The task:
The pictures get left out, but everything else in the listing below must be duplicated exactly.
--------------------------------
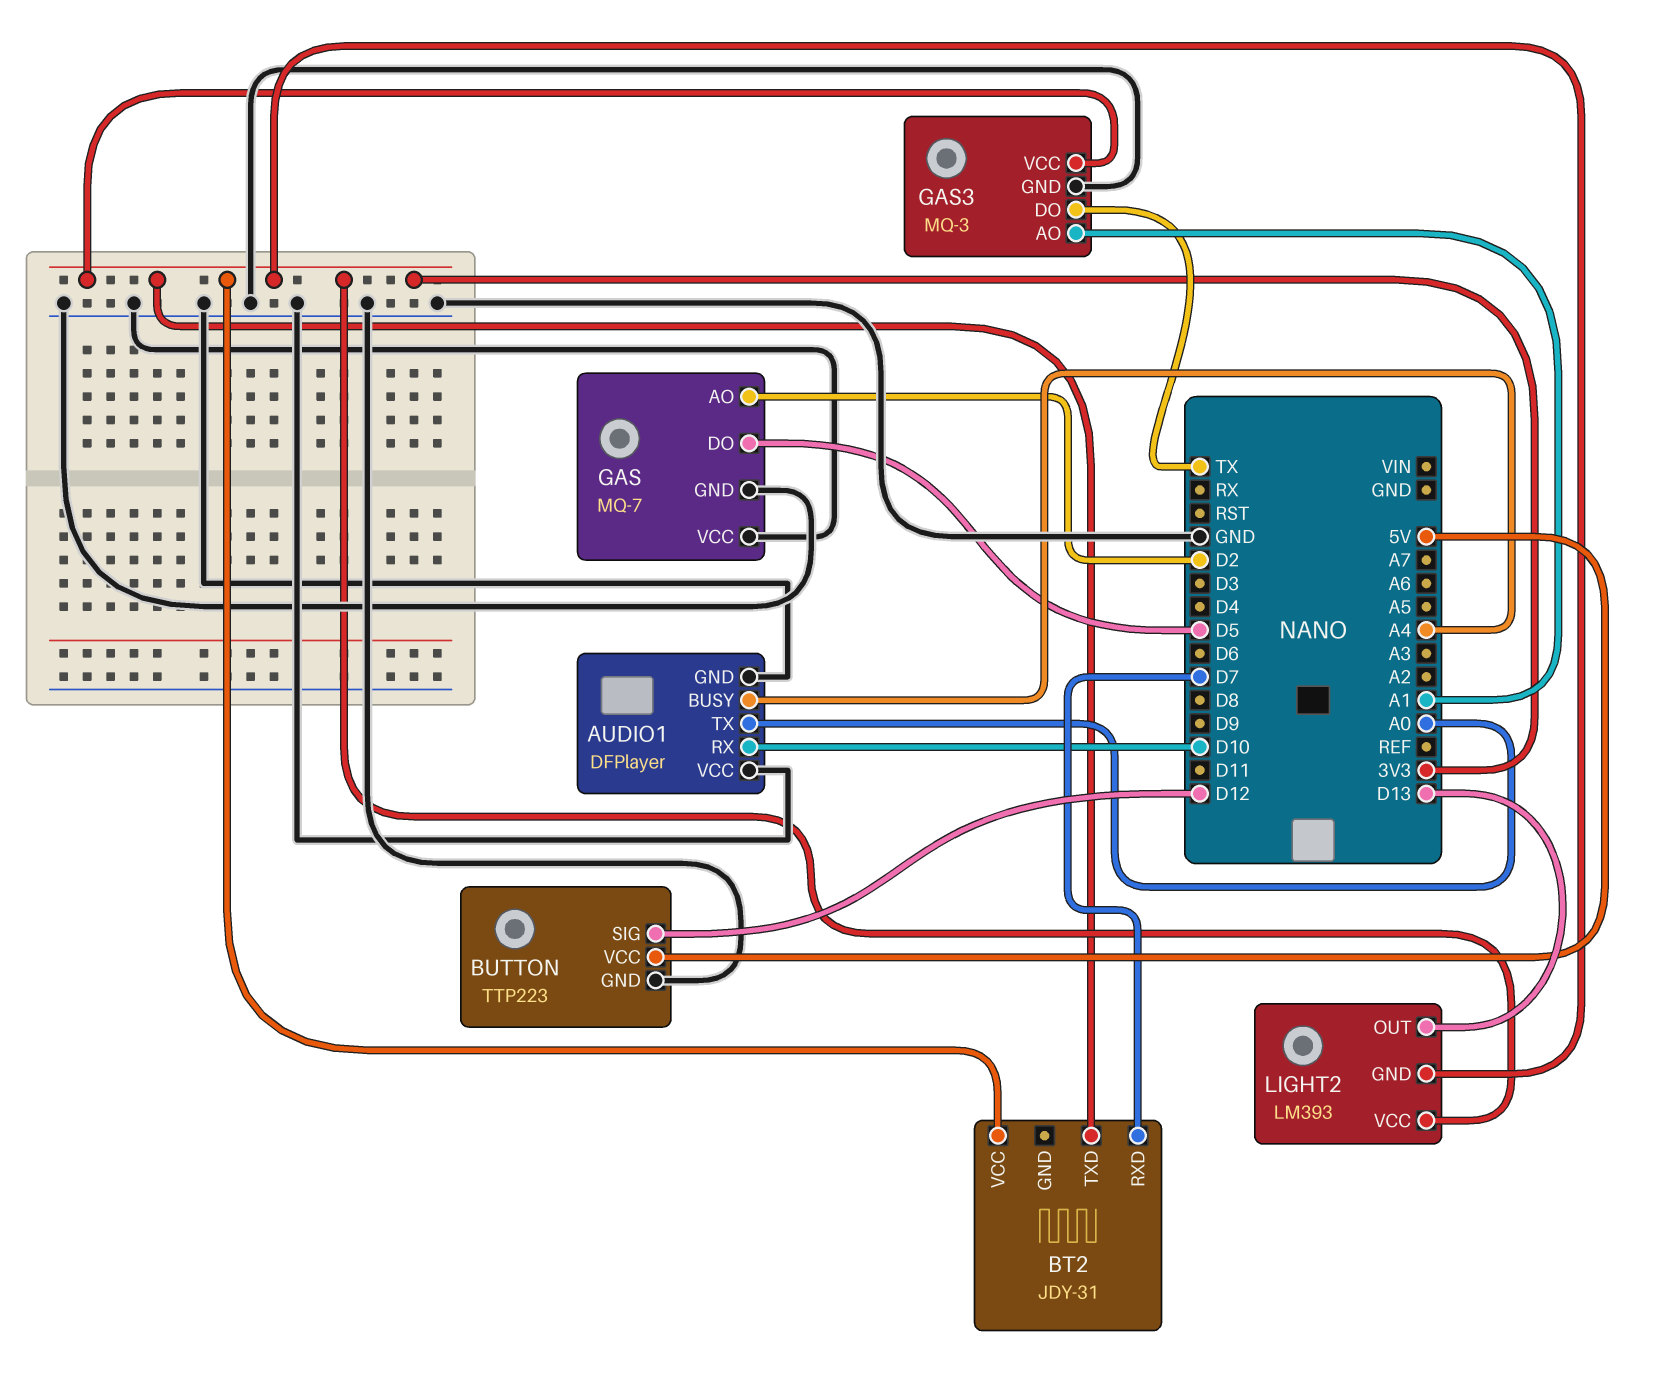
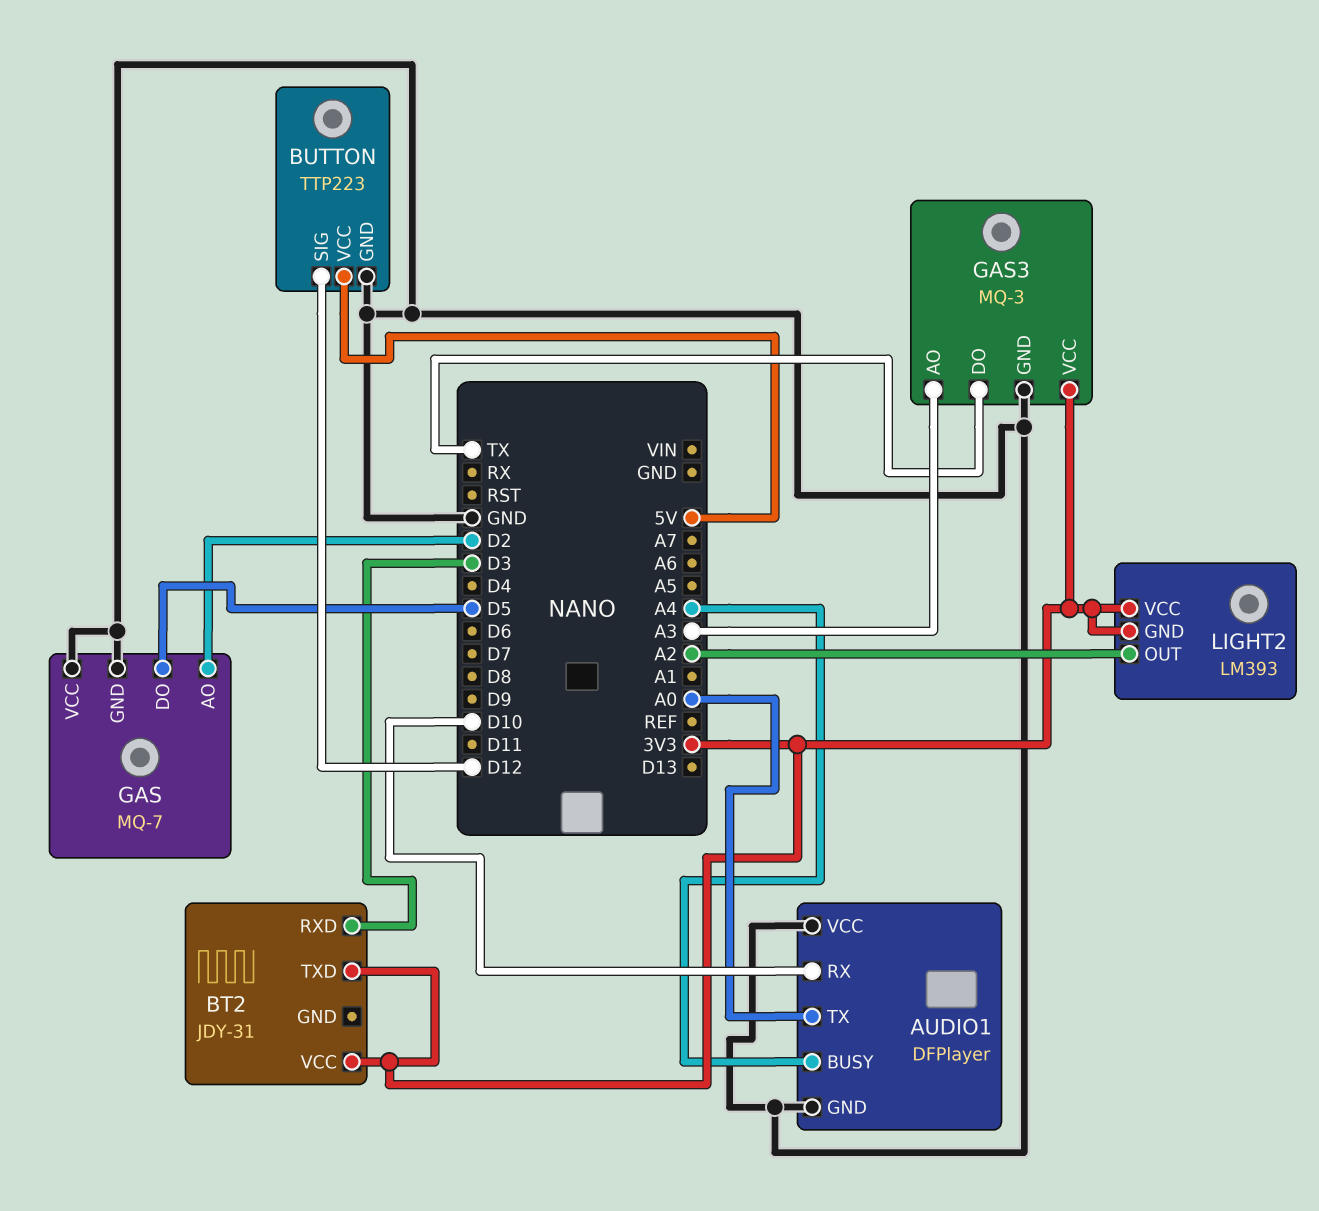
BT2 pin RXD: D7 -> D3
GAS3 pin AO: A1 -> A3
LIGHT2 pin OUT: D13 -> A2

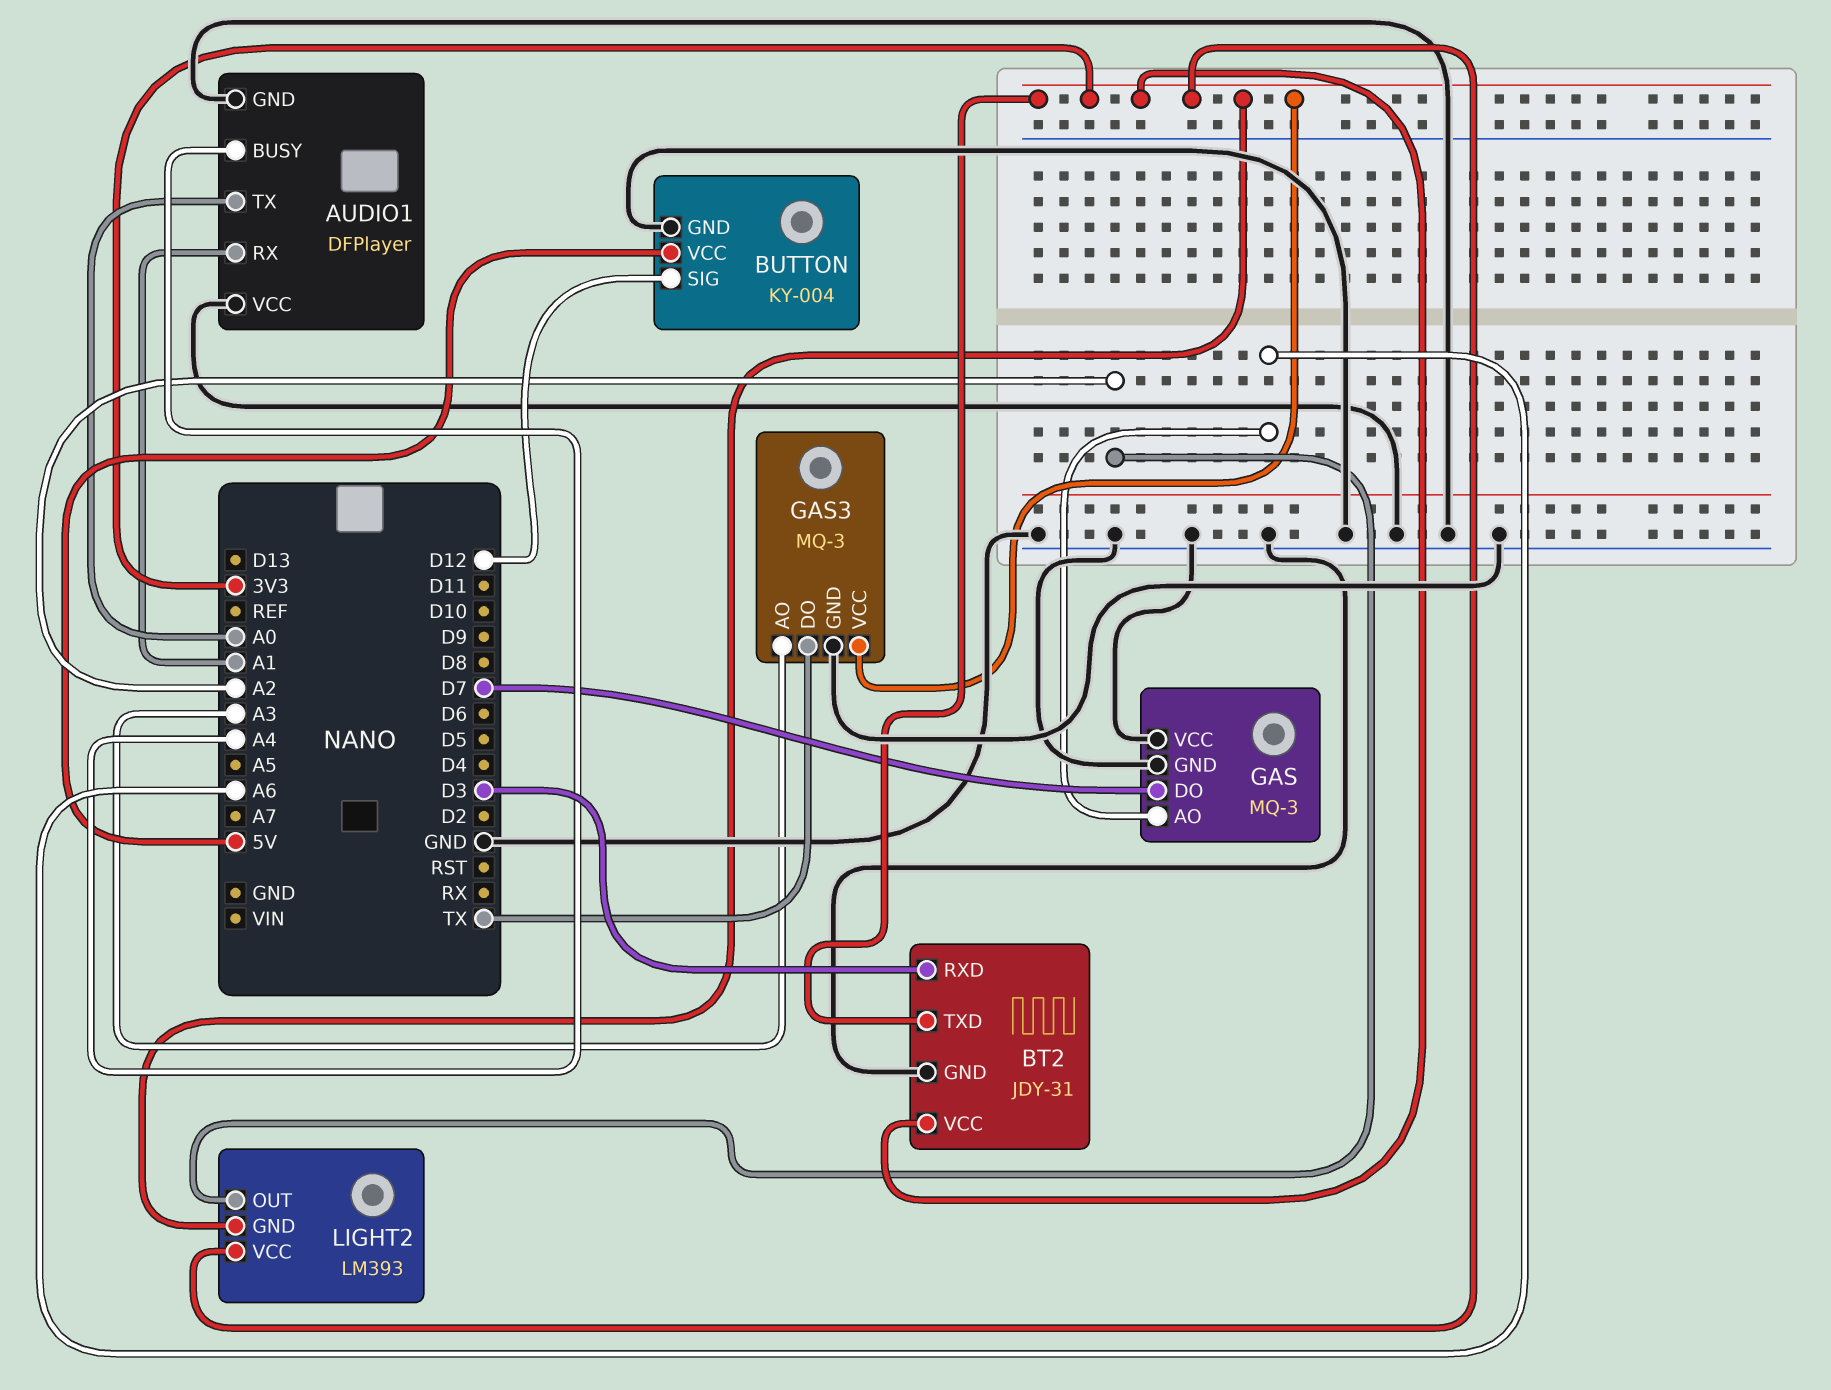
AUDIO1 pin RX: D10 -> A1
BT2 pin GND: none -> GND
BUTTON: TTP223 -> KY-004
GAS: MQ-7 -> MQ-3
GAS pin AO: D2 -> A6
GAS pin DO: D5 -> D7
--------------------------------
Answer space:
BT2 pin RXD: D7 -> D3
GAS3 pin AO: A1 -> A3
LIGHT2 pin OUT: D13 -> A2

AUDIO1 pin RX: D10 -> A1
BT2 pin GND: none -> GND
BUTTON: TTP223 -> KY-004
GAS: MQ-7 -> MQ-3
GAS pin AO: D2 -> A6
GAS pin DO: D5 -> D7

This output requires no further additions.